---- Data excerpts
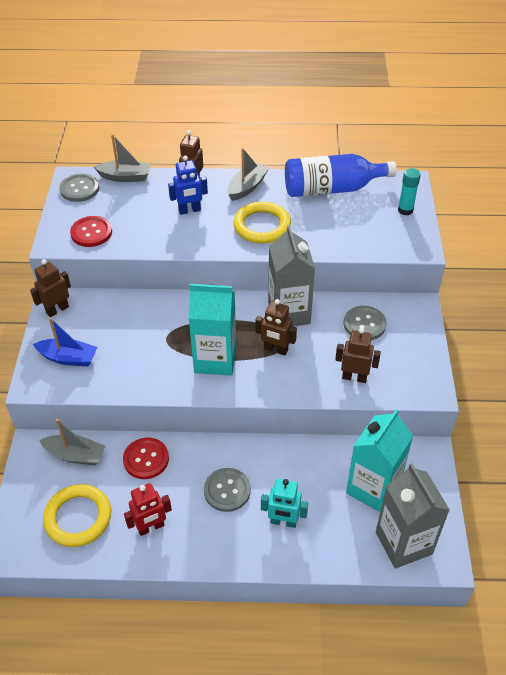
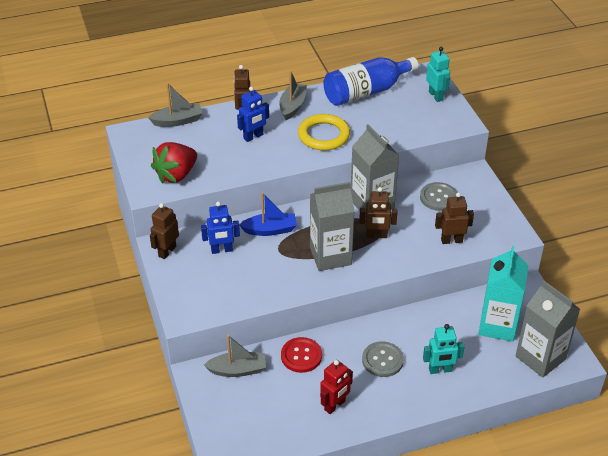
camera: 20 degrees left, 5 degrees down
(68, 358) = (202, 288): blue boat -> blue boat (270, 230)
(78, 517) = (269, 416): yellow ring -> none
(79, 189) = (141, 140): grey button -> none
(91, 233) = (176, 175): red button -> red strawberry
(110, 323) = (222, 250): none -> blue robot
(215, 359) = (330, 256): turquoise carton -> grey carton
(405, 210) = (436, 96): turquoise glue stick -> turquoise robot

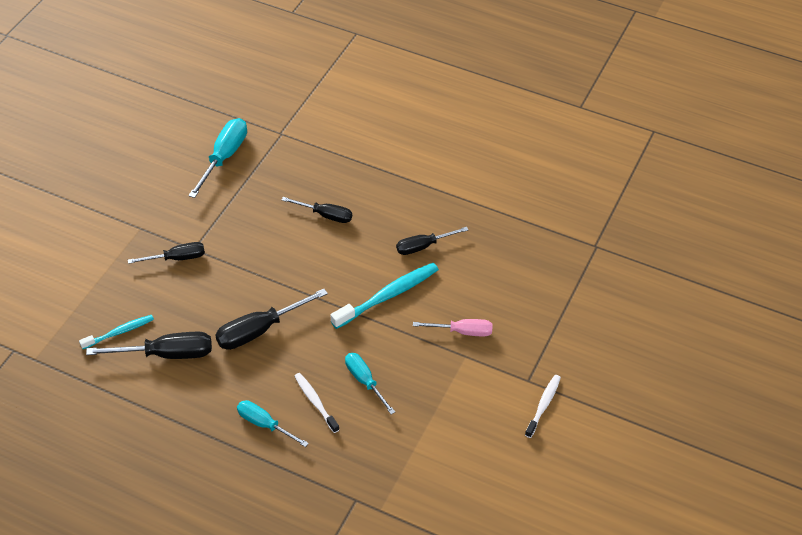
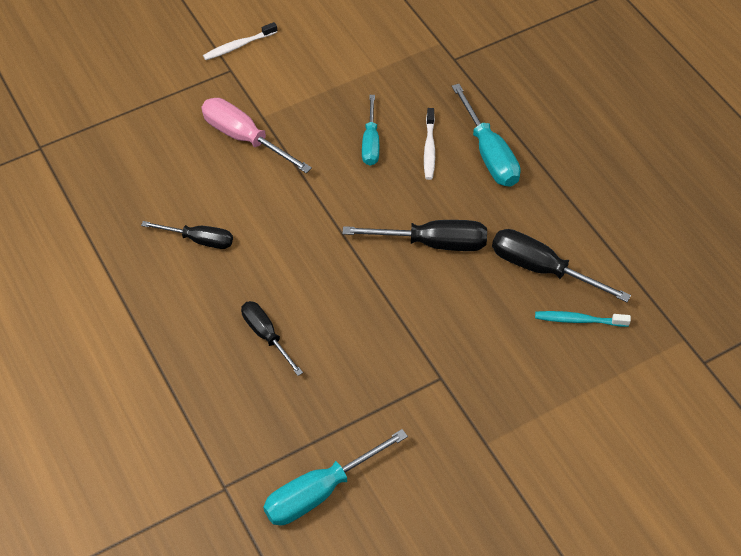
camera: 145 degrees left, 5 degrees up
(177, 258) = (466, 376): black screwdriver -> none
(264, 424) = (489, 154): turquoise screwdriver -> turquoise screwdriver, size x1.53
(387, 296) = (281, 209): turquoise toothbrush -> none
(462, 331) = (244, 138): pink screwdriver -> pink screwdriver, size x1.53

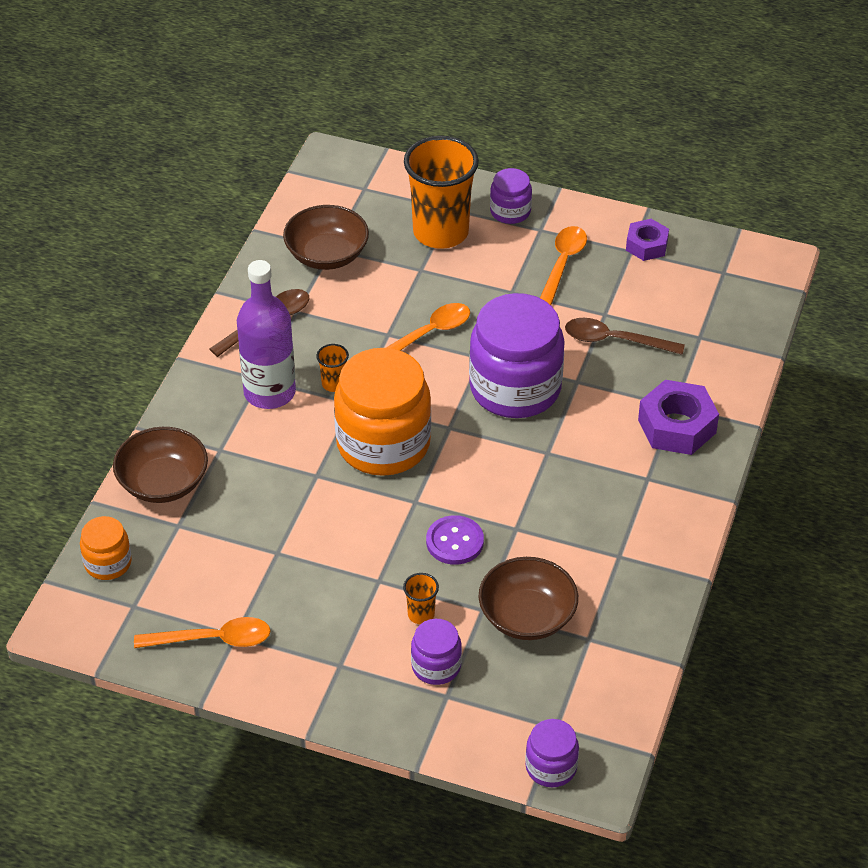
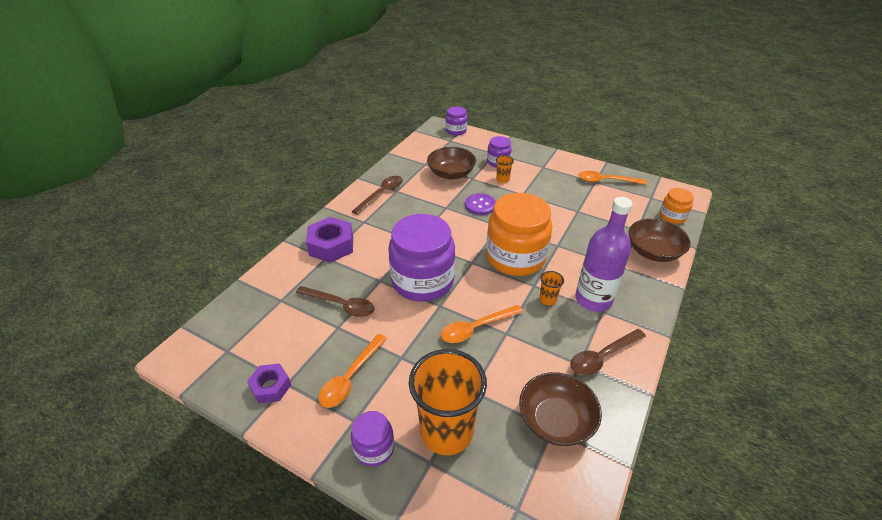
camera: 170 degrees left, 5 degrees down
(643, 543) = (381, 194): none -> brown spoon

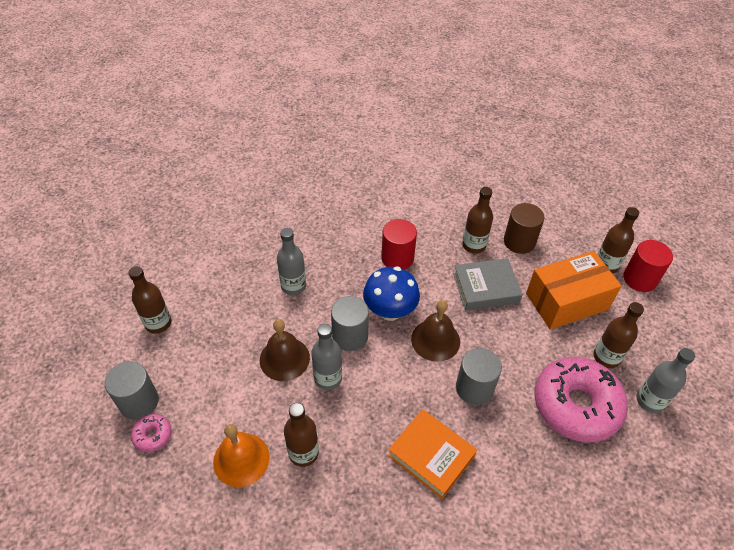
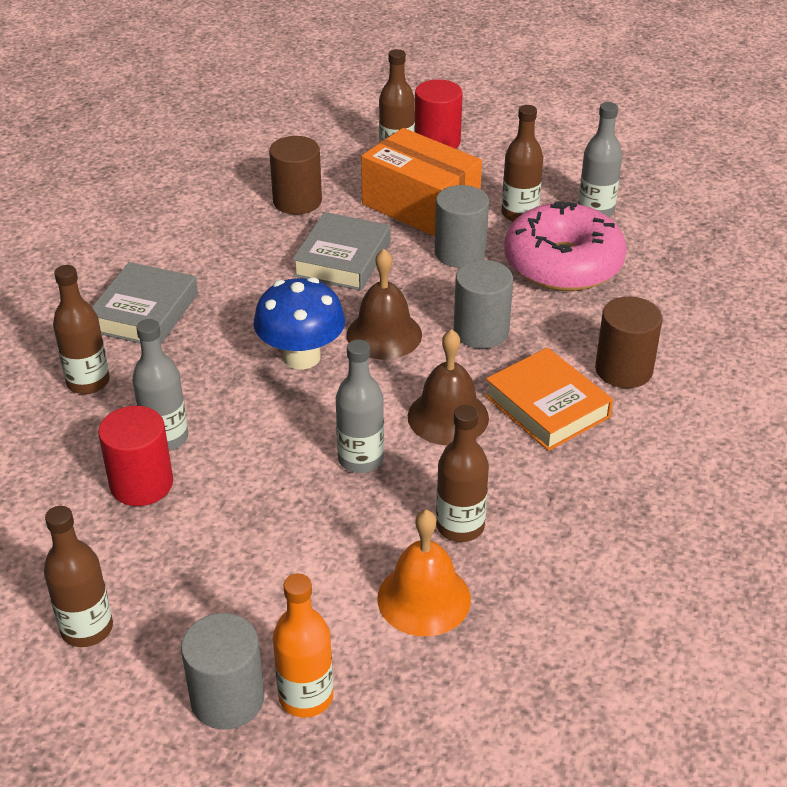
camera: 60 degrees left, 10 degrees down
(152, 435) = (306, 697): pink donut -> orange bottle
(284, 358) = (290, 493): brown bell -> brown bell (448, 417)
(350, 336) = (309, 411): grey cylinder -> grey cylinder (460, 253)
(377, 228) = (144, 312): none -> grey book
(397, 258) = (218, 314): red cylinder -> red cylinder (141, 484)
(431, 456) = (547, 406): orange book -> orange book turned 75 degrees clockwise
(474, 245) = (265, 239): brown bottle -> brown bottle (88, 382)
(496, 487) = (623, 370): none -> brown cylinder
(566, 301) = (420, 206): orange box -> orange box turned 60 degrees counterclockwise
--------
◆ Problem details: For the entries above, print exactly the lines between the one with "(215, 359) = (330, 256): turquoise" and the one with "(177, 258) = (466, 376): black", inclusive, with no pictures.

◆ Output for this task:
(215, 359) = (330, 256): turquoise carton -> grey carton
(405, 210) = (436, 96): turquoise glue stick -> turquoise robot

camera: 145 degrees left, 5 degrees up
(177, 258) = (466, 376): black screwdriver -> none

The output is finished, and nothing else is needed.